§ **Directions**: Skip the pictures. Give all the data again exactly.

§ **Items from a dataset**:
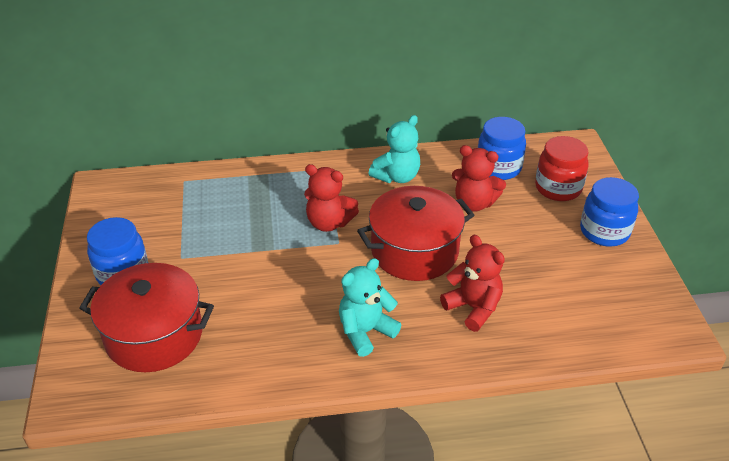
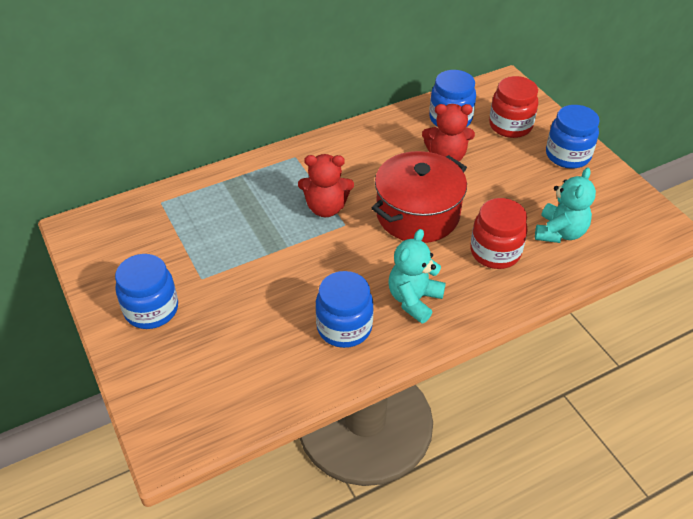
camera: 20 degrees left, 5 degrees up
(154, 335) = (218, 360): red pot -> none
(284, 338) = (344, 327): none -> blue jar
(397, 176) = (364, 148): turquoise teddy bear -> turquoise teddy bear (559, 232)
(473, 308) = (495, 252): red teddy bear -> red jar

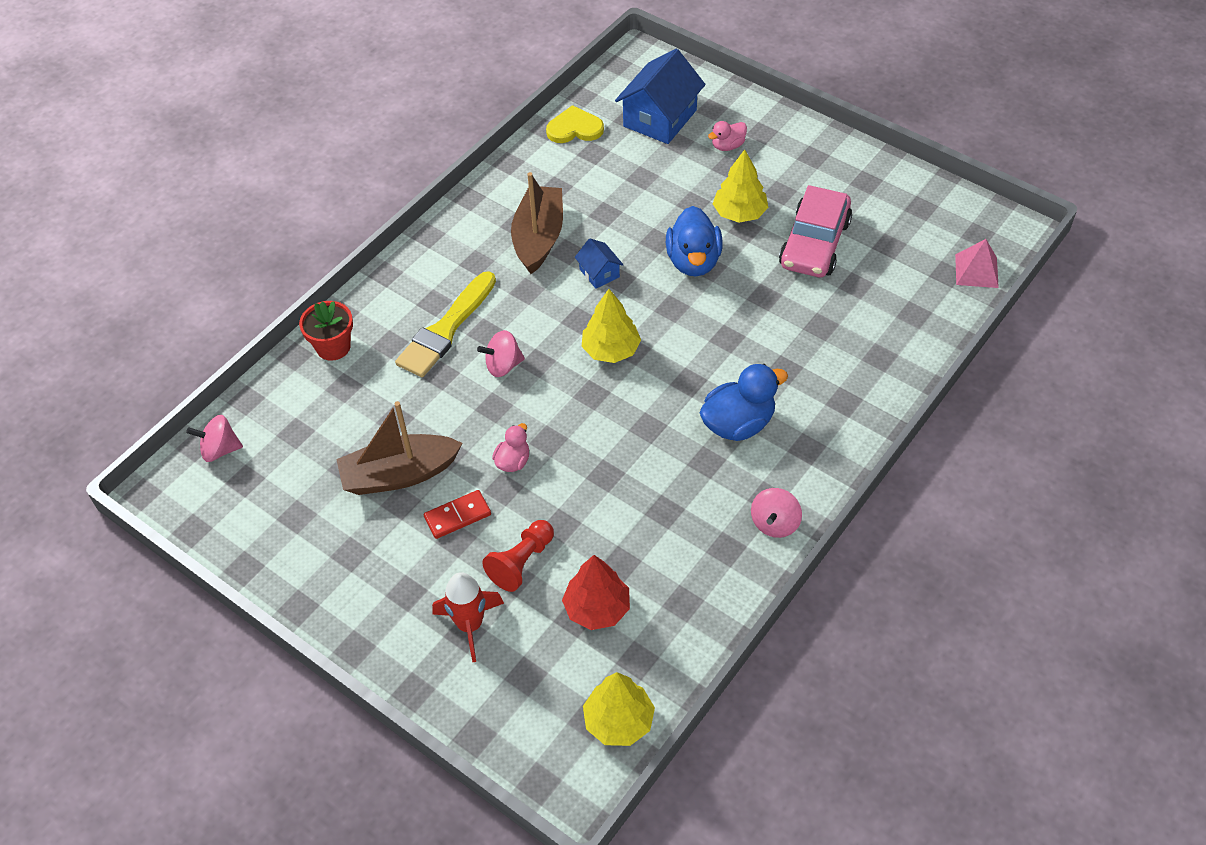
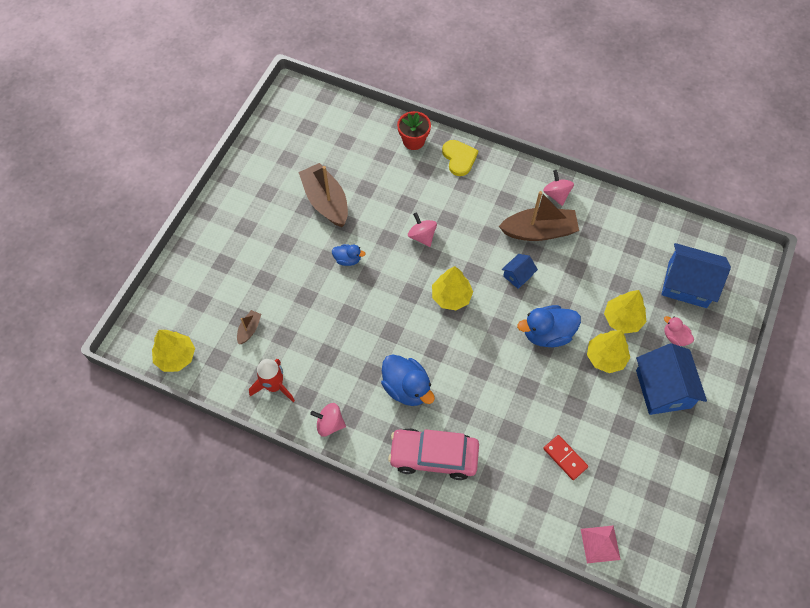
camera: 75 degrees right, 10 degrees up
(220, 450) = (325, 108): pink spinning top -> pink spinning top (556, 194)
(446, 329) = (443, 197): yellow brush -> none
(457, 516) = (302, 239): red domino -> red domino (565, 458)
(470, 625) = (228, 264): red rocket -> red rocket (274, 386)
(513, 461) = (348, 259): pink duck -> blue duck
(521, 562) = (275, 281): red pawn -> none
(574, 128) = (654, 230): yellow heart -> yellow heart (459, 158)
(597, 608) = (249, 329): red tree -> brown boat
(691, 186) = (622, 319): none -> yellow tree
(792, 172) = (663, 389): none -> blue house
(814, 244) = (591, 415): pink car -> pink car (433, 456)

§ **Answer area**:
camera: 20 degrees left, 5 degrees up
(154, 335) = (218, 360): red pot -> none
(284, 338) = (344, 327): none -> blue jar
(397, 176) = (364, 148): turquoise teddy bear -> turquoise teddy bear (559, 232)
(473, 308) = (495, 252): red teddy bear -> red jar

camera: 75 degrees right, 10 degrees up
(220, 450) = (325, 108): pink spinning top -> pink spinning top (556, 194)
(446, 329) = (443, 197): yellow brush -> none
(457, 516) = (302, 239): red domino -> red domino (565, 458)
(470, 625) = (228, 264): red rocket -> red rocket (274, 386)
(513, 461) = (348, 259): pink duck -> blue duck
(521, 562) = (275, 281): red pawn -> none
(574, 128) = (654, 230): yellow heart -> yellow heart (459, 158)
(597, 608) = (249, 329): red tree -> brown boat
(691, 186) = (622, 319): none -> yellow tree
(792, 172) = (663, 389): none -> blue house
(814, 244) = (591, 415): pink car -> pink car (433, 456)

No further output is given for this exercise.